• _DATA EXTRACT_
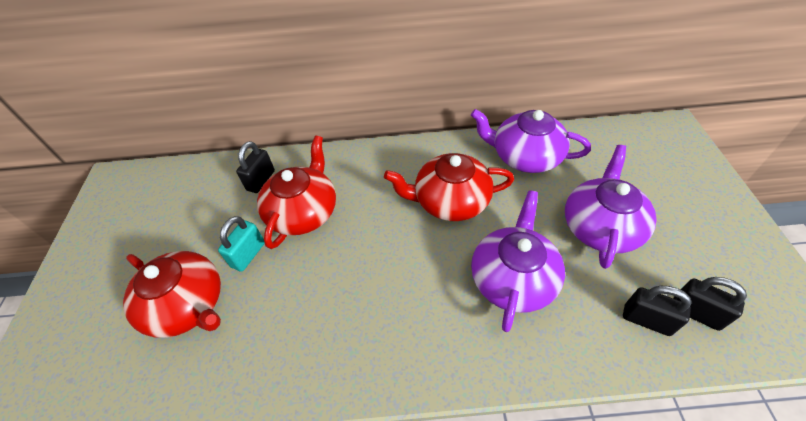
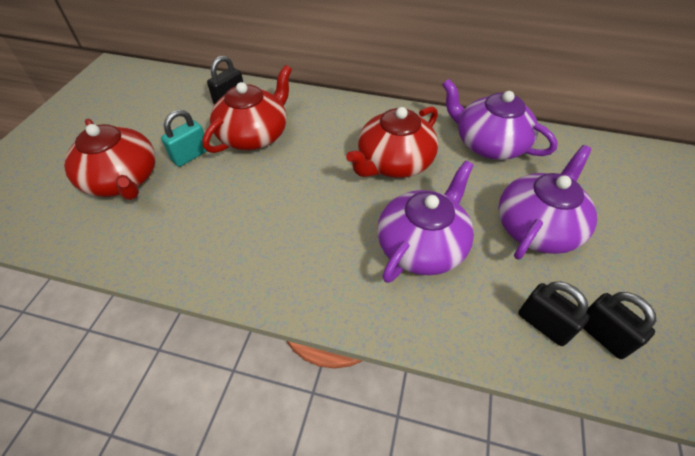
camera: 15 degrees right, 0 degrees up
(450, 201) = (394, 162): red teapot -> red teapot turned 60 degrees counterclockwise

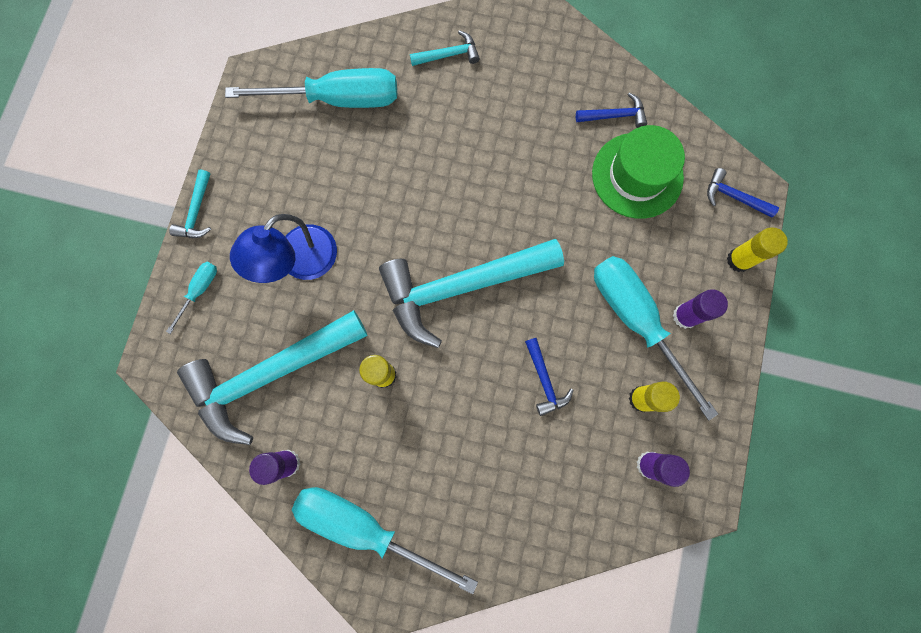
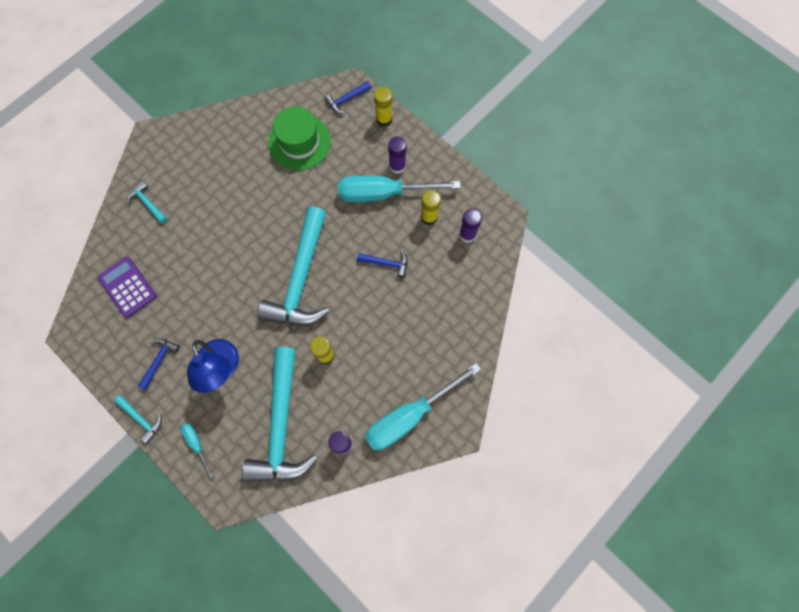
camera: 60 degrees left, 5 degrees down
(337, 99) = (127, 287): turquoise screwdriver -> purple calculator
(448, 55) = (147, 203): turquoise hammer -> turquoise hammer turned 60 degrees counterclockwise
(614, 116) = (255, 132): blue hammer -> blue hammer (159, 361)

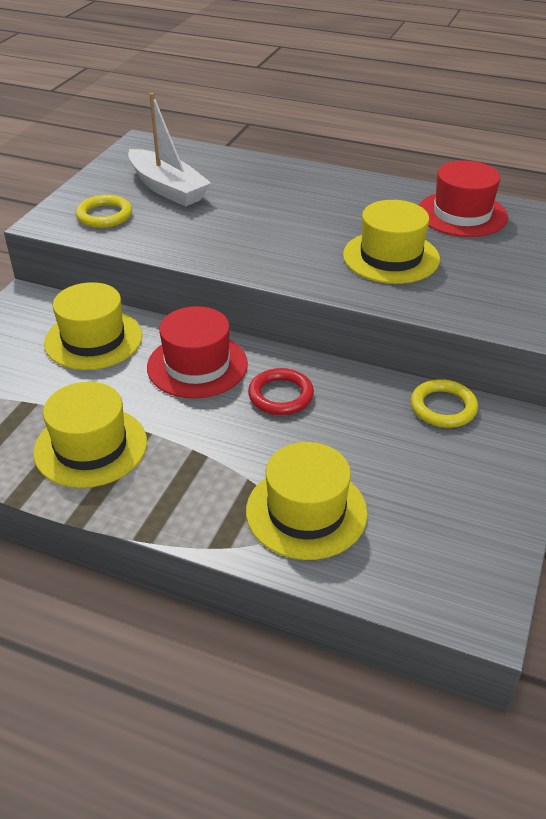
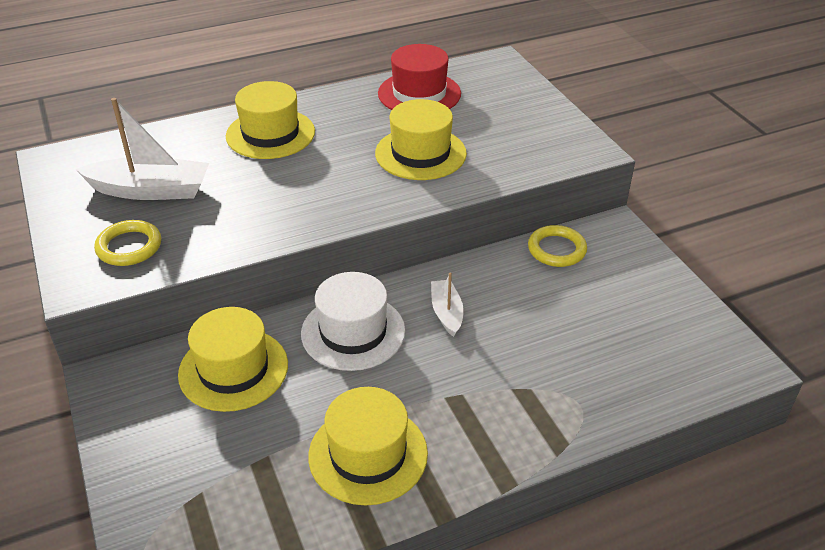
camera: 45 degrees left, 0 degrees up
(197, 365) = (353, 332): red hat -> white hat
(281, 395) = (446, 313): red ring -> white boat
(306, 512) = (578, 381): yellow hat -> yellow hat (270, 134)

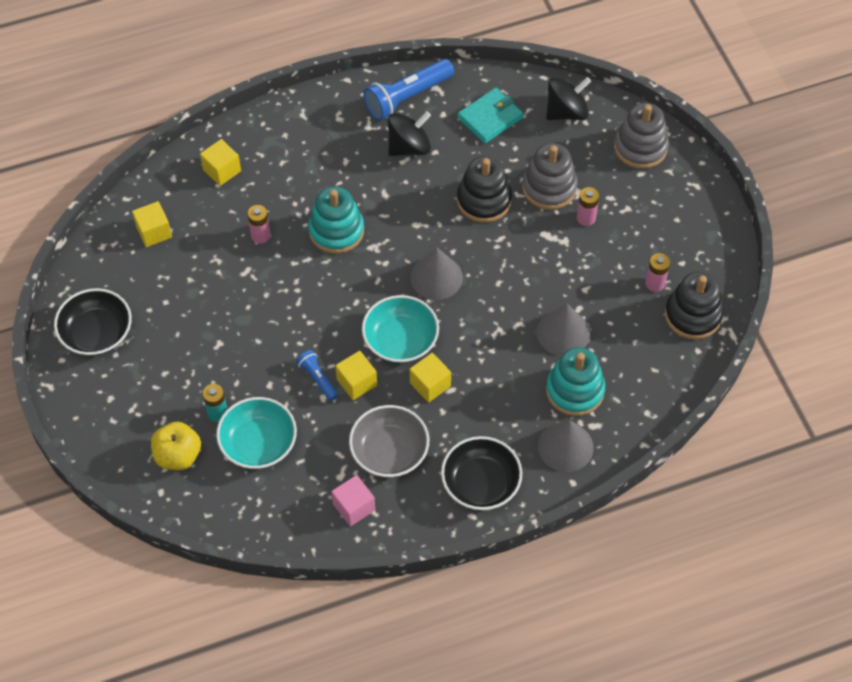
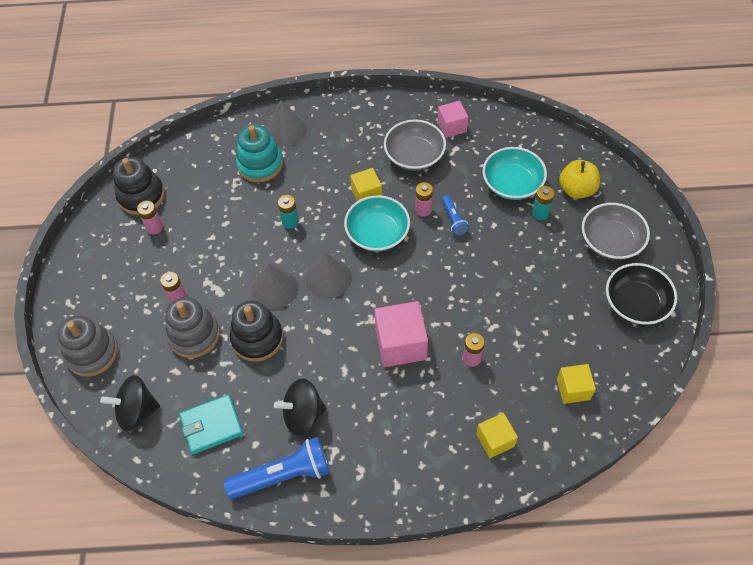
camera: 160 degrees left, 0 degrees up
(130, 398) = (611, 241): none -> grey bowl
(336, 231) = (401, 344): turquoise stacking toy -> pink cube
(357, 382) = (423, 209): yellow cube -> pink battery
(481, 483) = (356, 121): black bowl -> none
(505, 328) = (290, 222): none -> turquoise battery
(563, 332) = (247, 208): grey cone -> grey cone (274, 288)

• _WHAT TO DO_
Work out the number of lines in the records containing the word "degrees". Write only that number.

• _RESPONSE BOX_
6